**EXERCISE INPUT:**
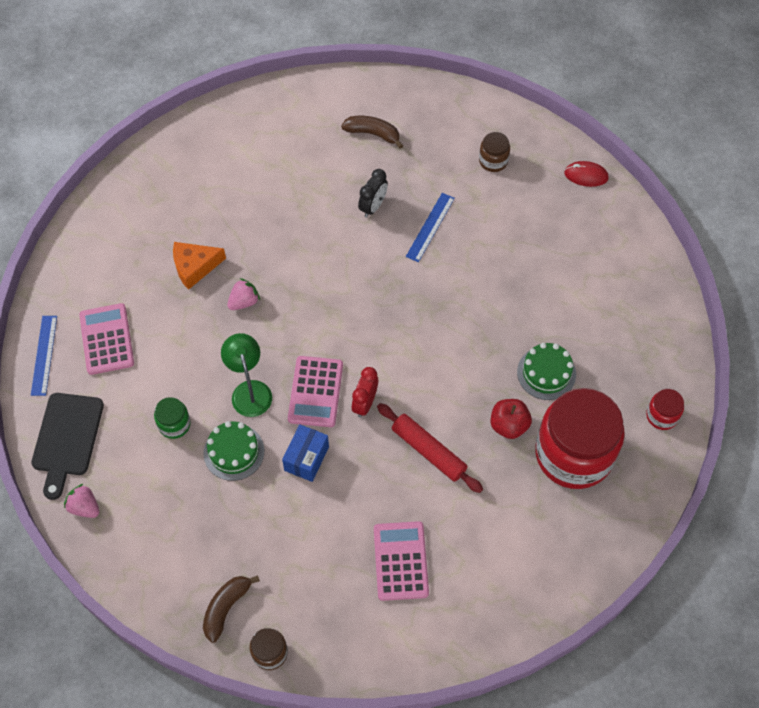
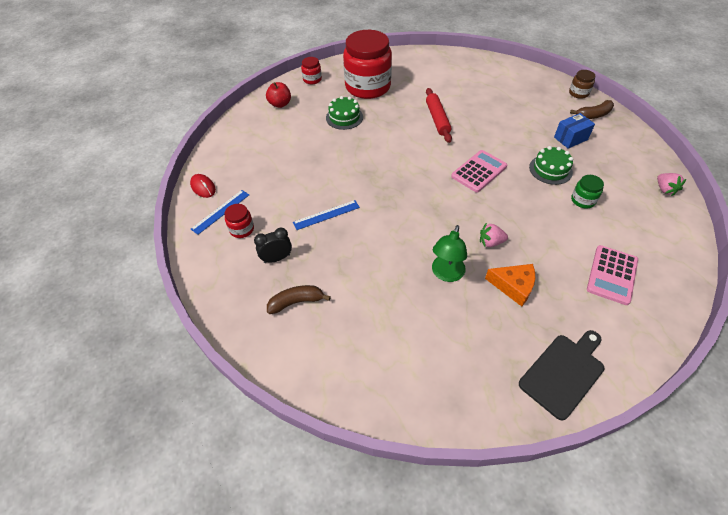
camera: 140 degrees left, 10 degrees down
blue ruler [31,316,57,396] -> blue ruler moved to [191,190,249,235]
black cutting board [31,393,104,500] -> black cutting board moved to [519,330,604,420]
green lamp [221,333,272,417] -> green lamp moved to [432,225,467,282]
blue box [282,424,329,482] -> blue box moved to [554,113,595,149]
brown banana [341,116,403,148] -> brown banana turned 105 degrees clockwise [267,285,331,314]
red clock [352,367,378,418] -> none
black clock [358,169,388,218] -> black clock moved to [254,227,292,263]
pink calculator [374,521,429,601] -> none
brown jar [479,132,510,172] -> red jar [224,204,254,238]
red apple [490,399,532,439] -> red apple moved to [266,82,291,108]

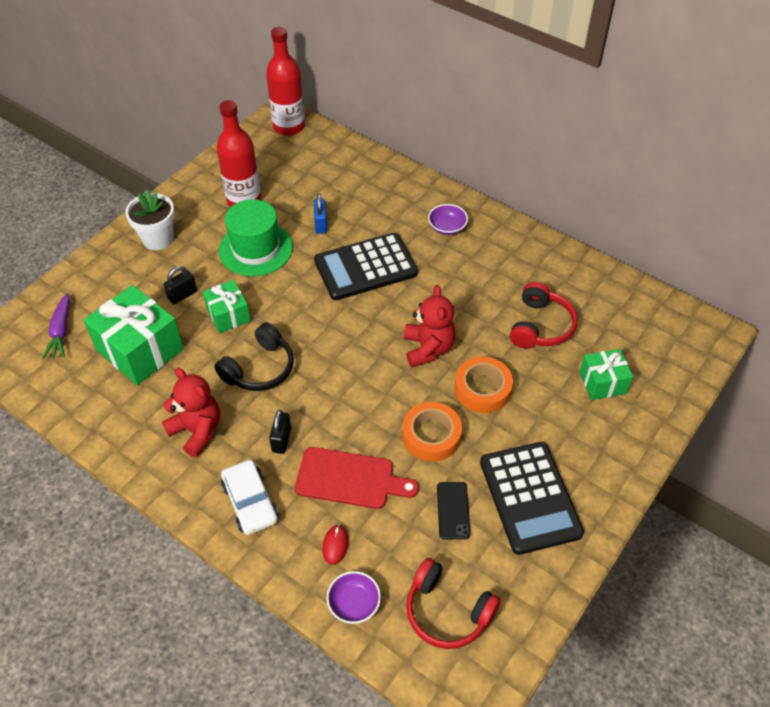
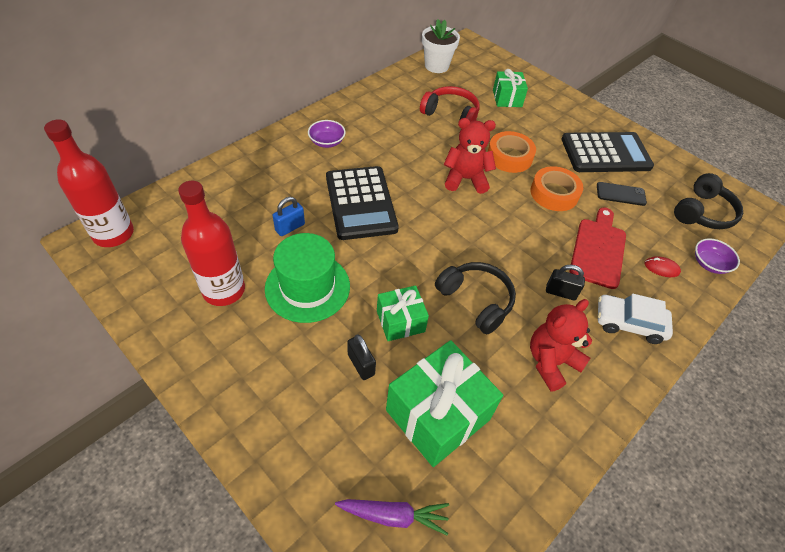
camera: 85 degrees left, 0 degrees up
white flower pot [125,189,175,250] -> white flower pot moved to [422,19,460,73]
white car [221,460,279,535] -> white car turned 150 degrees counterclockwise [598,294,673,344]
blue padlock [314,193,327,234] -> blue padlock turned 45 degrees counterclockwise [272,197,305,236]
red headphones [406,558,501,649] -> black headphones [674,173,743,229]

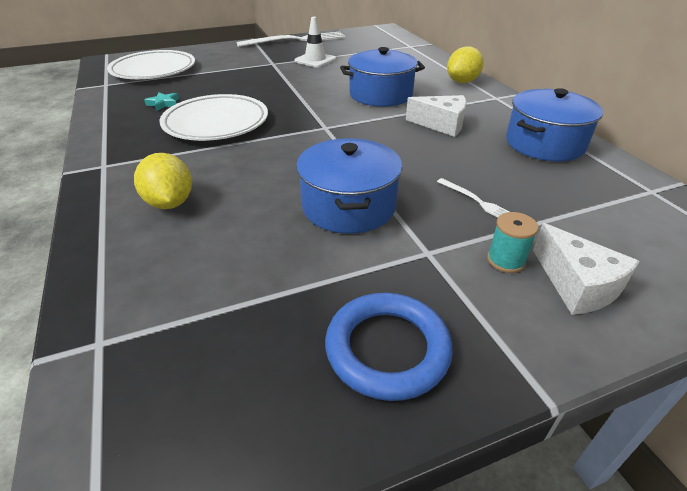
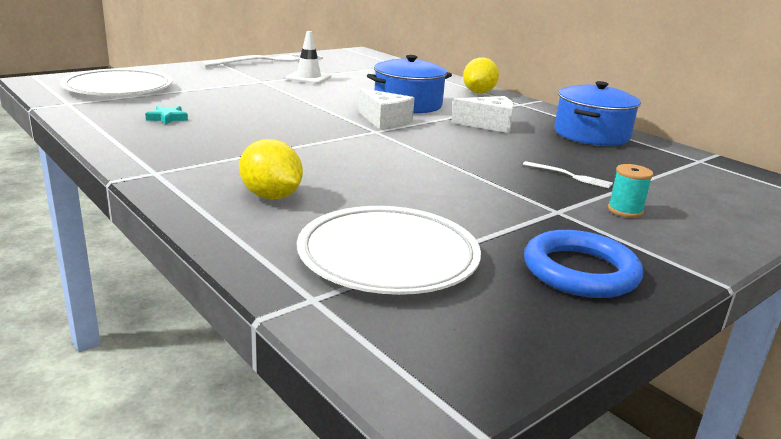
camera: 20 degrees left, 15 degrees down
white plate [160,94,268,141] -> white plate moved to [297,206,481,295]
blue pot [296,138,402,234] -> none
white cheese [533,223,640,315] -> white cheese moved to [358,88,415,130]

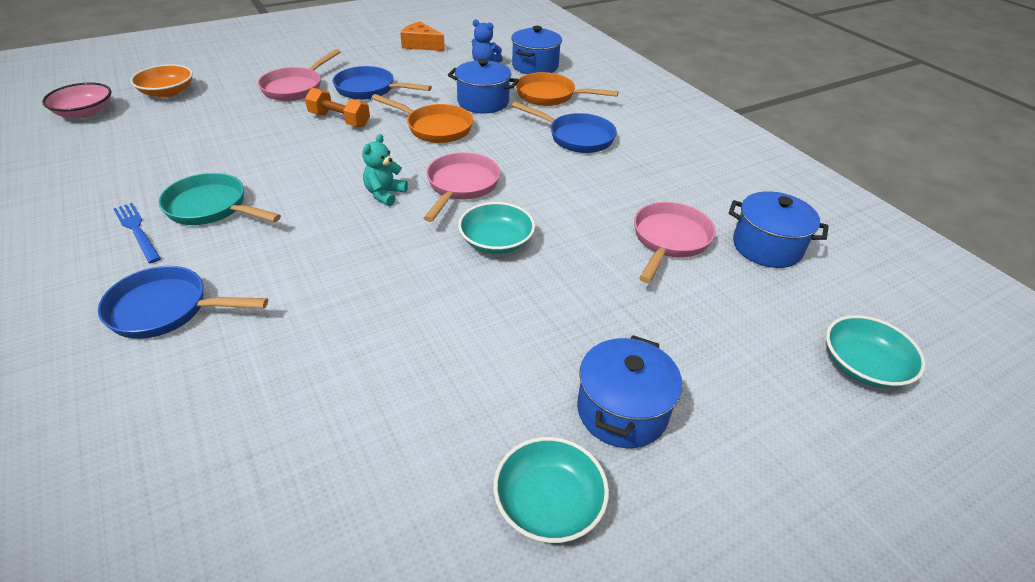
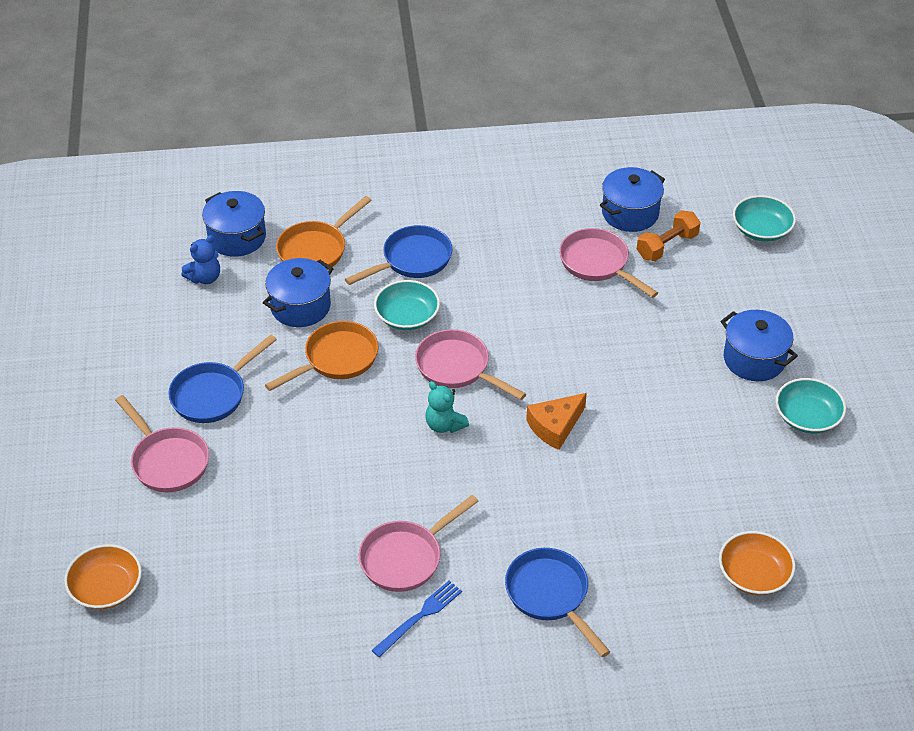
camera: 65 degrees left, 5 degrees up
pink bowl [42,82,111,118] -> none
blue pan [98,266,268,339] -> blue pan turned 120 degrees clockwise [505,548,610,657]
blue fork [114,203,161,263] -> blue fork turned 150 degrees clockwise [371,581,462,657]
turquoise pan [158,173,281,225] -> pink pan [358,495,479,592]
orange dumbbell [305,88,370,127] -> orange dumbbell moved to [637,211,701,261]
orange cheese [400,21,445,51] -> orange cheese moved to [526,393,587,450]
turquoise bowl [458,202,535,254] -> turquoise bowl moved to [374,280,440,330]
none -> orange bowl [719,531,795,595]

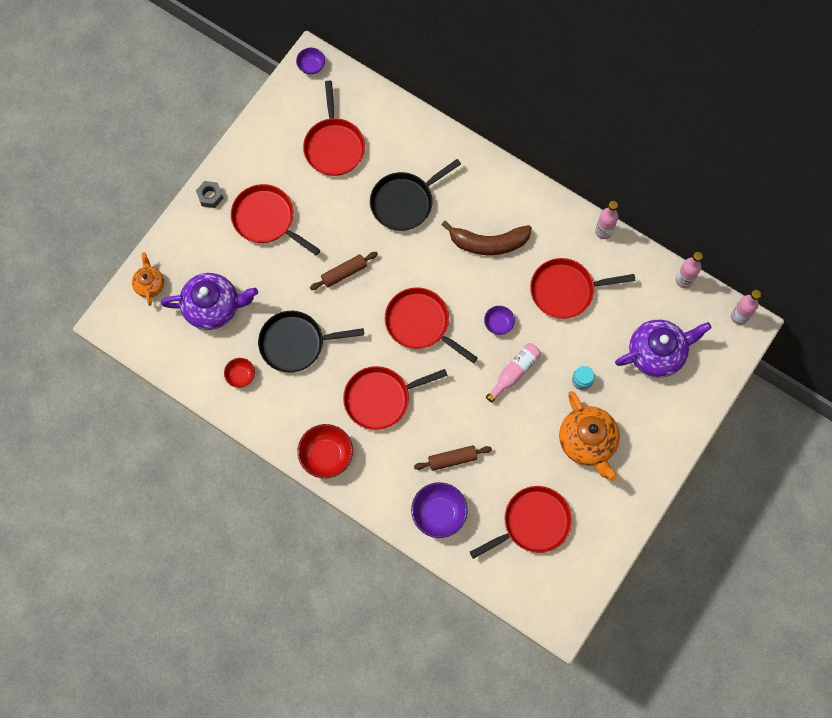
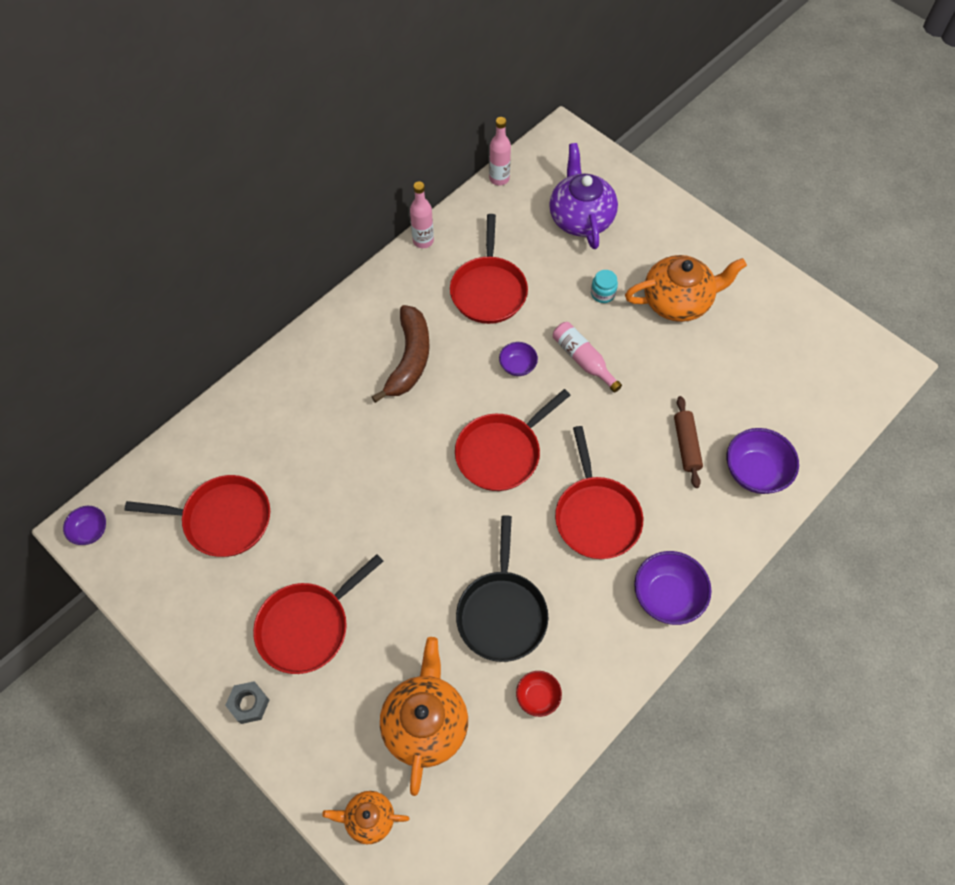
camera: 80 degrees left, 10 degrees down
purple teapot [161,273,258,330] -> orange teapot [380,637,468,796]
red bowl [297,424,353,478] -> purple bowl [634,551,711,625]
brown rolling pin [310,252,378,290] -> none
black pan [370,159,461,231] -> none
red pan [470,486,572,559] -> none
pink bottle [731,290,761,325] -> none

**INSTRUCTION:**
Find the lines above that include the string "moved" and copy them.

**ANSWER SPACE:**
blue ruler [31,316,57,396] -> blue ruler moved to [191,190,249,235]
black cutting board [31,393,104,500] -> black cutting board moved to [519,330,604,420]
green lamp [221,333,272,417] -> green lamp moved to [432,225,467,282]
blue box [282,424,329,482] -> blue box moved to [554,113,595,149]
black clock [358,169,388,218] -> black clock moved to [254,227,292,263]
red apple [490,399,532,439] -> red apple moved to [266,82,291,108]
white flower pot [125,189,175,250] -> white flower pot moved to [422,19,460,73]
white plate [160,94,268,141] -> white plate moved to [297,206,481,295]
white cheese [533,223,640,315] -> white cheese moved to [358,88,415,130]
orange dumbbell [305,88,370,127] -> orange dumbbell moved to [637,211,701,261]
orange cheese [400,21,445,51] -> orange cheese moved to [526,393,587,450]
turquoise bowl [458,202,535,254] -> turquoise bowl moved to [374,280,440,330]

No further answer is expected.